-- TASK PROMPT --
Copy each line in the data that includes the word "camera".

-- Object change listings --
++++++++++

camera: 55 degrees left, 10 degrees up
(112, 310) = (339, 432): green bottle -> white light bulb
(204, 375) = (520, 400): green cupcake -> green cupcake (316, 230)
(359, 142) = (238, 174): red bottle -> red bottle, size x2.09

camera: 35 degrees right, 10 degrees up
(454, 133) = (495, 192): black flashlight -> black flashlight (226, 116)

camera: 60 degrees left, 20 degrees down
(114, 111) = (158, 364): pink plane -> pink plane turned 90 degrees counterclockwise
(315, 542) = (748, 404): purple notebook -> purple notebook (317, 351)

++++++++++

-- EXERCISE SOLUTION --
camera: 55 degrees left, 10 degrees up
camera: 35 degrees right, 10 degrees up
camera: 60 degrees left, 20 degrees down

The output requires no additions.